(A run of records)

** begin **

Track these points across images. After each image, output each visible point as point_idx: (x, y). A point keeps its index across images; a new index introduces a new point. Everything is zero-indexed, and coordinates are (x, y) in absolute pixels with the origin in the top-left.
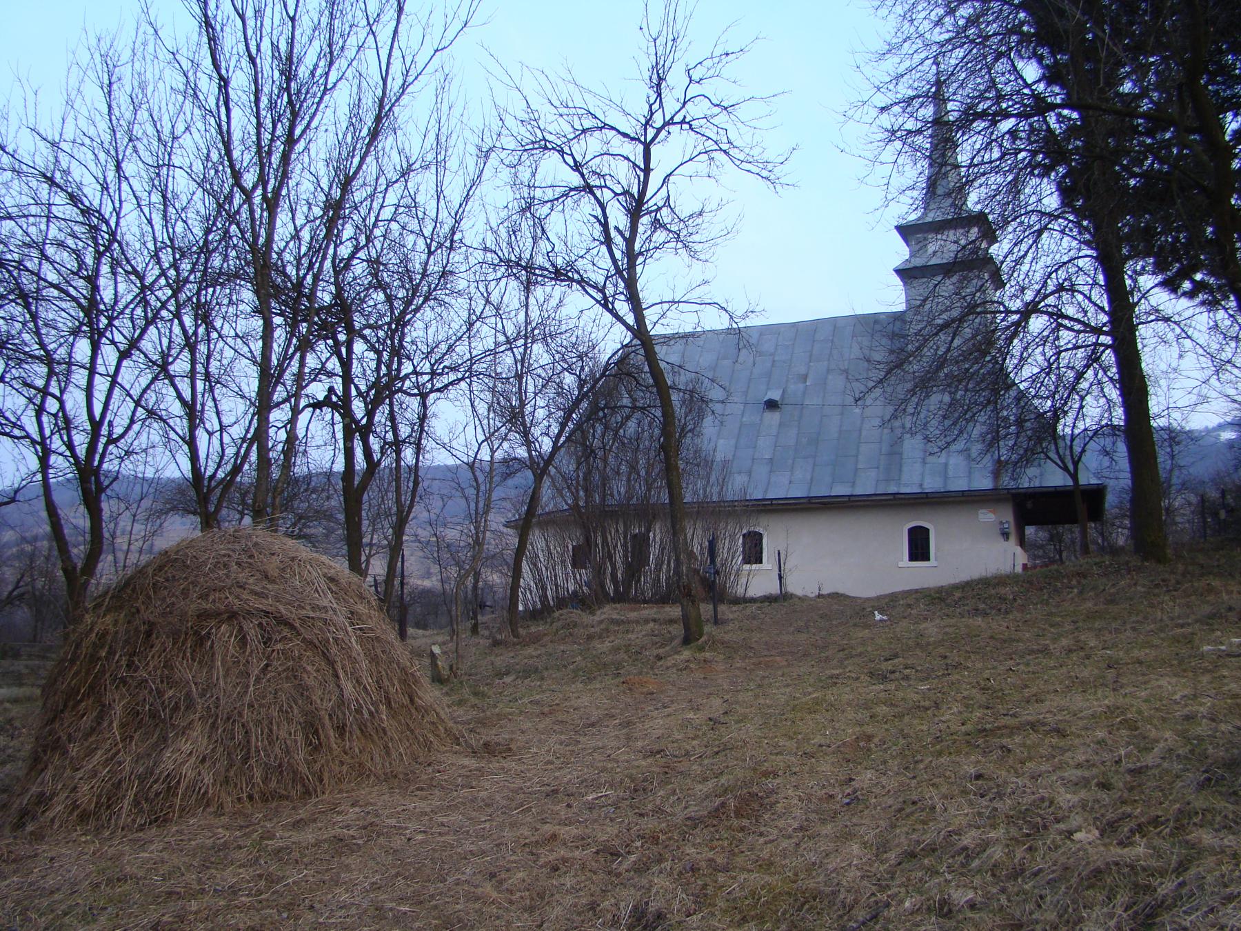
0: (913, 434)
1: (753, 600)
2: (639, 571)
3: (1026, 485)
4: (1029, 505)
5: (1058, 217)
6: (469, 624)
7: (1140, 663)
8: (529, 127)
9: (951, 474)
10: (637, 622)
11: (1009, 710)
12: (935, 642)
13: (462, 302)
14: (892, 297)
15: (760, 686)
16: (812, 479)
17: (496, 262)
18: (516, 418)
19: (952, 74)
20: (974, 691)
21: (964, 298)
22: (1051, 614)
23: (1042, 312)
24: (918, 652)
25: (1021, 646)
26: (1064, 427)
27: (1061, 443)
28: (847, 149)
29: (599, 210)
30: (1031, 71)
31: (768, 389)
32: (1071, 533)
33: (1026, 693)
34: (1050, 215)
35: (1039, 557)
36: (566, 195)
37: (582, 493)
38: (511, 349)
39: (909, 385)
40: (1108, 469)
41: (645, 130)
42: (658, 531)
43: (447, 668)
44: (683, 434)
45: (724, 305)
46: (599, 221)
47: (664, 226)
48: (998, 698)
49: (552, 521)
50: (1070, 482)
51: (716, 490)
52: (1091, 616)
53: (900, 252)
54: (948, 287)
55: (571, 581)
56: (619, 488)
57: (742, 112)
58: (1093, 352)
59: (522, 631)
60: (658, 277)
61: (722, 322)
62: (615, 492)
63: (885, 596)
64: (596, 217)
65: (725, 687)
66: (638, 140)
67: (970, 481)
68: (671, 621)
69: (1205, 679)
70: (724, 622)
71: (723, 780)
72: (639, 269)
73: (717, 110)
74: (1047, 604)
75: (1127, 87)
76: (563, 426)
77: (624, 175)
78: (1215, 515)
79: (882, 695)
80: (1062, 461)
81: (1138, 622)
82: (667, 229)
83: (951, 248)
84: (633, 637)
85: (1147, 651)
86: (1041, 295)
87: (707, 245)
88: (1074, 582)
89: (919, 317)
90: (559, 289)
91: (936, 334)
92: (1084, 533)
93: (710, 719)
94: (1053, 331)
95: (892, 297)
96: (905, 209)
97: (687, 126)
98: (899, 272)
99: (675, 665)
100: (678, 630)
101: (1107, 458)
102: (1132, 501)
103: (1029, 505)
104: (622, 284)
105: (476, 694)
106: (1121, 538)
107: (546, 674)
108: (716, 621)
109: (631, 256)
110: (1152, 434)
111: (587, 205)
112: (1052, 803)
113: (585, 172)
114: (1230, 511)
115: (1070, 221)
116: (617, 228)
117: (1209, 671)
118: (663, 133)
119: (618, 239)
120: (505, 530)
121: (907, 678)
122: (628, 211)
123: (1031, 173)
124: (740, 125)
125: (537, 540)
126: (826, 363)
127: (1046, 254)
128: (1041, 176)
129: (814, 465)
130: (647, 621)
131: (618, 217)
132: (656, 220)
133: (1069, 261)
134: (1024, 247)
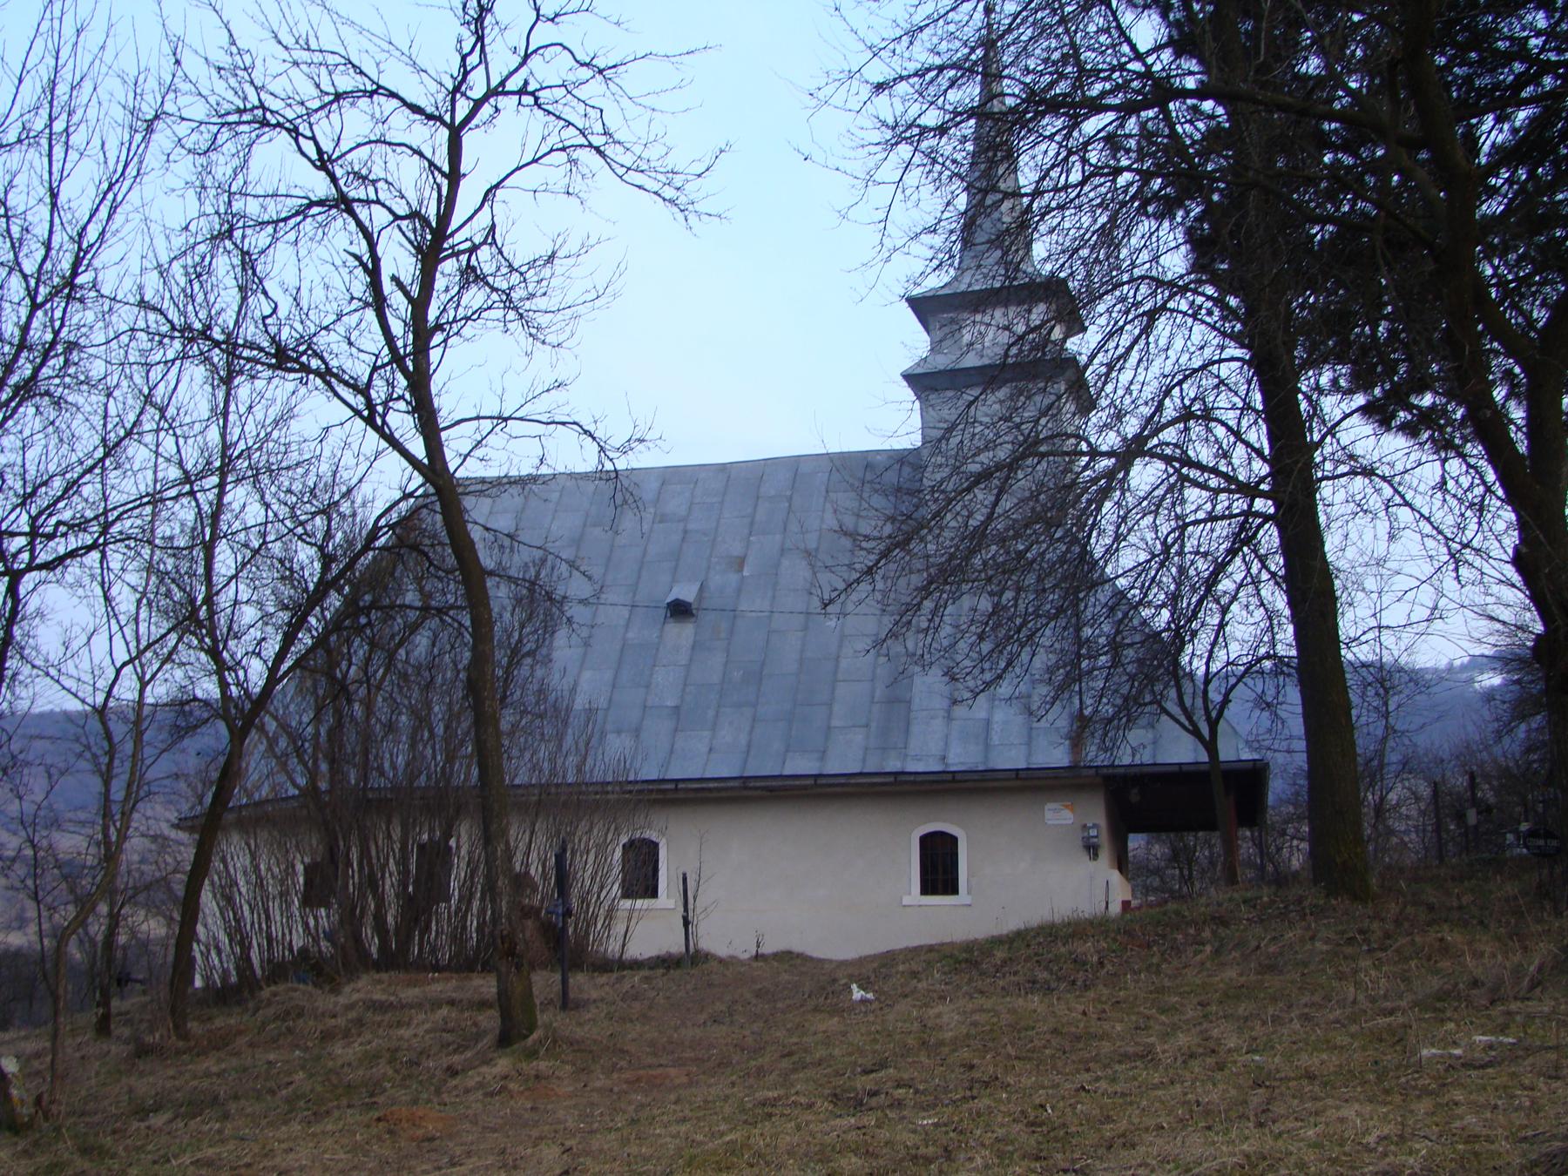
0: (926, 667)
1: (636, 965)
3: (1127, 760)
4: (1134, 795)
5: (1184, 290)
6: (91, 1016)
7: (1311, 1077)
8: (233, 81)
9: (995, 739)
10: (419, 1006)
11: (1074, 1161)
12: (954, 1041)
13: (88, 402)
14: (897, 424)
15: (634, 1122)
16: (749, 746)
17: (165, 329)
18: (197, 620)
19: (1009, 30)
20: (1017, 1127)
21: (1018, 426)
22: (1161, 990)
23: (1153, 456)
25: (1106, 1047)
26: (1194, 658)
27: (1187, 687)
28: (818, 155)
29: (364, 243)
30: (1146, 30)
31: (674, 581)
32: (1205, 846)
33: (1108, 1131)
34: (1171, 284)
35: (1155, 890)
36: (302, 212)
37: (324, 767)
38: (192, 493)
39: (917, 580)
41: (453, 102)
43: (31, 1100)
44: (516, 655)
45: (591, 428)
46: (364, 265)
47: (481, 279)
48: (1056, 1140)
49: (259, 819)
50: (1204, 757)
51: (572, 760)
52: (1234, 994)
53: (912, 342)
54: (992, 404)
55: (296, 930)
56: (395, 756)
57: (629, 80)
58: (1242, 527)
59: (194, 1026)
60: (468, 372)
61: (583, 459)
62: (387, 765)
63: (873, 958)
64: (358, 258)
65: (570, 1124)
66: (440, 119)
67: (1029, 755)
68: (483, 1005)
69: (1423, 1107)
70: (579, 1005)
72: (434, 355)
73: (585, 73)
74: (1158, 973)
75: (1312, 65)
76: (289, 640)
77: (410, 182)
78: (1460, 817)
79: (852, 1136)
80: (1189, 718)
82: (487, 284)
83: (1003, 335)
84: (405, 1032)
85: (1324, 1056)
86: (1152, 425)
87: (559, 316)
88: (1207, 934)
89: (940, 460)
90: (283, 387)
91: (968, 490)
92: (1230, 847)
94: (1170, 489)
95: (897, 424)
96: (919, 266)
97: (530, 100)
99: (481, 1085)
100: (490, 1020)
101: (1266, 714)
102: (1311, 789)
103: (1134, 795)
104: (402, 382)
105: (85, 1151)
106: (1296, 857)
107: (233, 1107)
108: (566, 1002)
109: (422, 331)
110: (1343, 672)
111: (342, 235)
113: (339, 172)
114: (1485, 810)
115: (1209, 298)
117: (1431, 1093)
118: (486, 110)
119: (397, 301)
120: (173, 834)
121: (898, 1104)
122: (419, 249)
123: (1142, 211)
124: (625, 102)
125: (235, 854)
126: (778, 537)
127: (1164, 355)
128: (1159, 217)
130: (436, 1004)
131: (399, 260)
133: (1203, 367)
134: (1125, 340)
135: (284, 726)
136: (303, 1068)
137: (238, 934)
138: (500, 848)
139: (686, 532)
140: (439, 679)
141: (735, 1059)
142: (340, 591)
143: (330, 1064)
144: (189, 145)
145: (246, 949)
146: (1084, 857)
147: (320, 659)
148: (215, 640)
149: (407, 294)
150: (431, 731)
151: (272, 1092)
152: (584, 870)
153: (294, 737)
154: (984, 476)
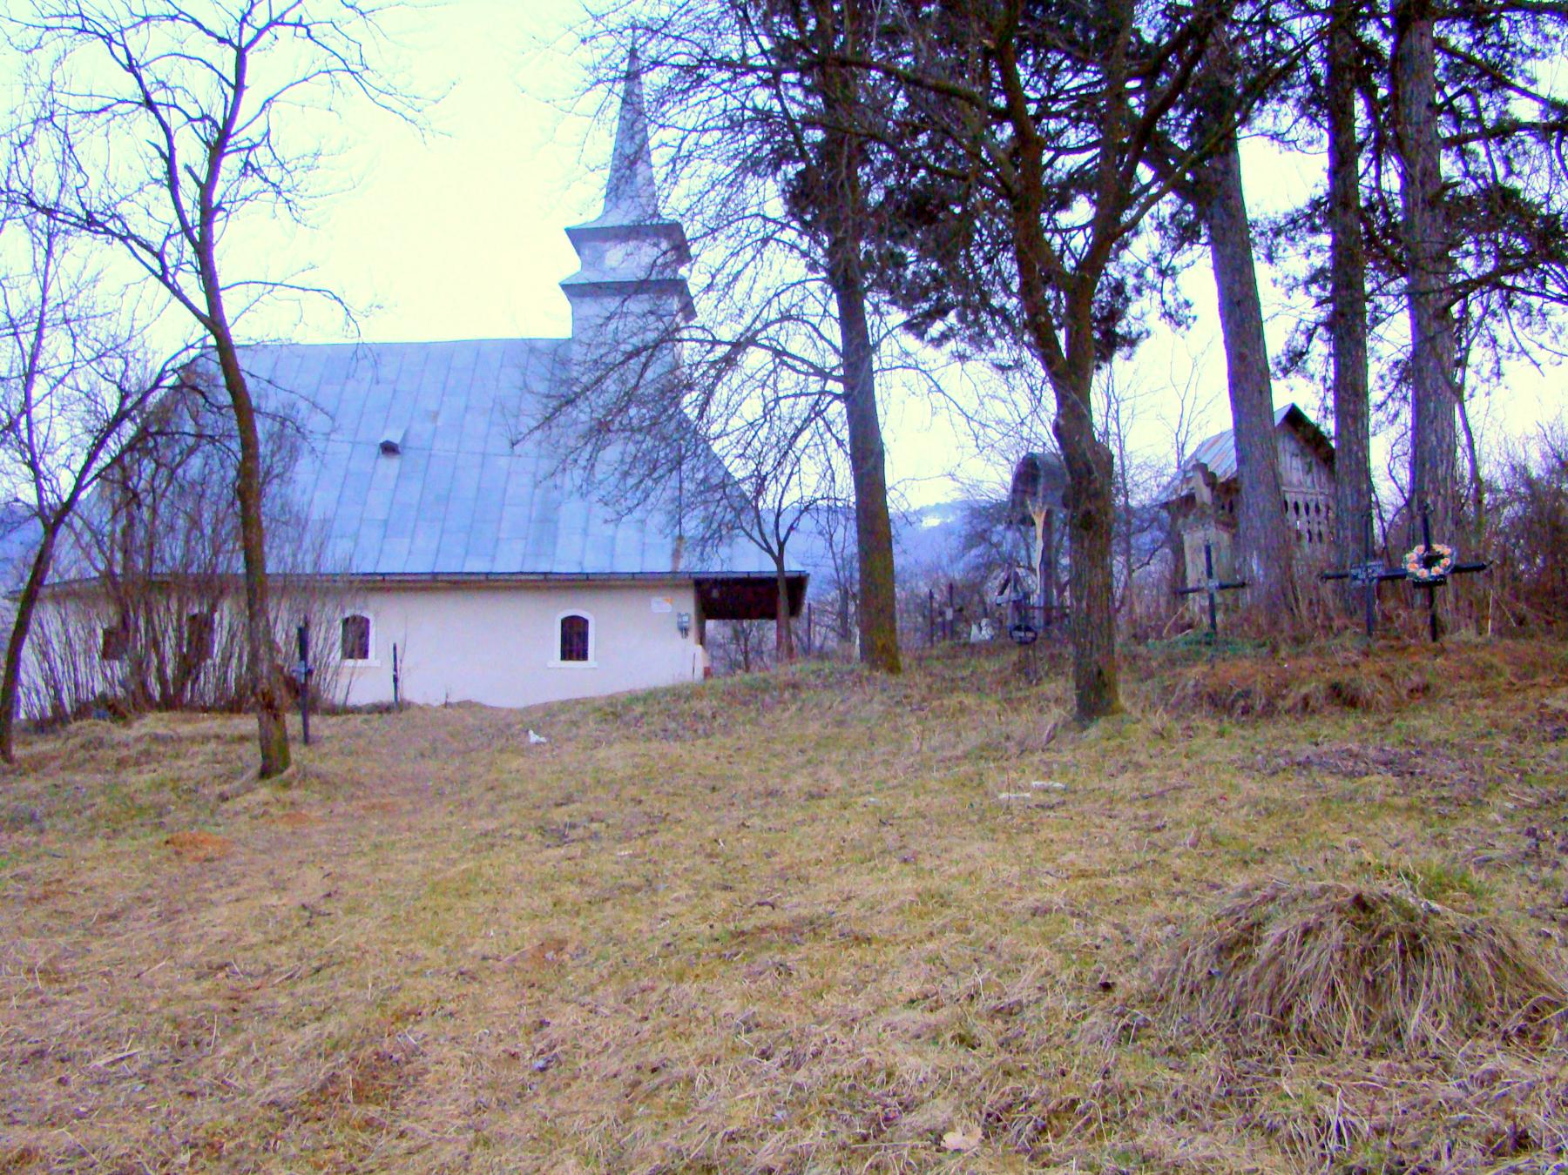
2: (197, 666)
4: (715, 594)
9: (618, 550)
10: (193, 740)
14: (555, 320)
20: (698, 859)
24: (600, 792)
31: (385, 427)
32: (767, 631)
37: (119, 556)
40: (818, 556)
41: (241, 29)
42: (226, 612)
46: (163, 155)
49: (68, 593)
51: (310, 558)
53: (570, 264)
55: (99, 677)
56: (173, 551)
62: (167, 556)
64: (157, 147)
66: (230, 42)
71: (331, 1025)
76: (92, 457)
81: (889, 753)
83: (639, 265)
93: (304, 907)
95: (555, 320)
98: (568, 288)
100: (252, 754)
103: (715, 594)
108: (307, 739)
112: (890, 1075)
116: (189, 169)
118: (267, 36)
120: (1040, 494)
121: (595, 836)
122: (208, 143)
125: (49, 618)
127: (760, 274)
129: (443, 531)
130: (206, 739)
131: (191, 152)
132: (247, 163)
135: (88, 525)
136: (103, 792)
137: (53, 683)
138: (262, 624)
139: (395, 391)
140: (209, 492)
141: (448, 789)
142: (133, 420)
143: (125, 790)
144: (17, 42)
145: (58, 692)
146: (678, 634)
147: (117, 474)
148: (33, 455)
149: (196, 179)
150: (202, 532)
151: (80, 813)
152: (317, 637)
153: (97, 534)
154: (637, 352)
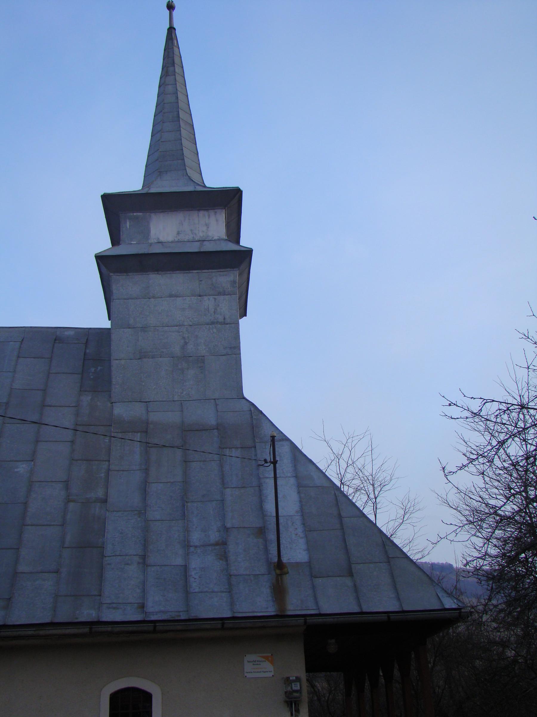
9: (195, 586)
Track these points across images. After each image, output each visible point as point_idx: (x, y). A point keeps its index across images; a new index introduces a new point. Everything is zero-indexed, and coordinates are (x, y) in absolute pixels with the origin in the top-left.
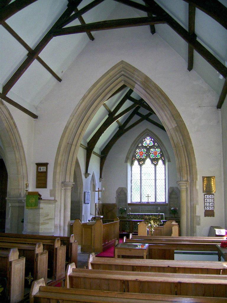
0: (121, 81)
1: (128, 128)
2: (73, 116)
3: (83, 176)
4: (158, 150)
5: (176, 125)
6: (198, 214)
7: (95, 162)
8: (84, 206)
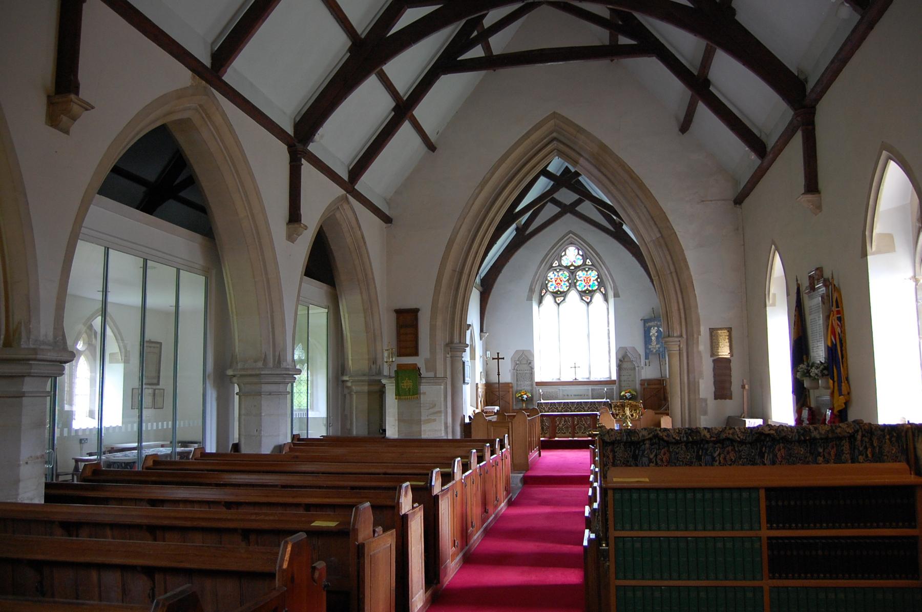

** end **

WRITTEN EXERCISE. Copy out everything in the records from the line with "135: (284, 726)" down to the line with "98: (568, 288)", keeping both of those lines. Leave out the picture lines.

EXERCISE RESPONSE.
135: (284, 726)
136: (303, 1068)
137: (238, 934)
138: (500, 848)
139: (686, 532)
140: (439, 679)
141: (735, 1059)
142: (340, 591)
143: (330, 1064)
144: (189, 145)
145: (246, 949)
146: (1084, 857)
147: (320, 659)
148: (215, 640)
149: (407, 294)
150: (431, 731)
151: (272, 1092)
152: (584, 870)
153: (294, 737)
154: (984, 476)
2: (197, 666)
4: (715, 594)
9: (618, 550)
10: (193, 740)
14: (555, 320)
20: (698, 859)
24: (600, 792)
31: (385, 427)
32: (767, 631)
37: (119, 556)
40: (818, 556)
41: (241, 29)
42: (226, 612)
46: (163, 155)
49: (68, 593)
51: (310, 558)
53: (570, 264)
55: (99, 677)
56: (173, 551)
62: (167, 556)
64: (157, 147)
66: (230, 42)
71: (331, 1025)
76: (92, 457)
81: (889, 753)
83: (639, 265)
93: (304, 907)
95: (555, 320)
98: (568, 288)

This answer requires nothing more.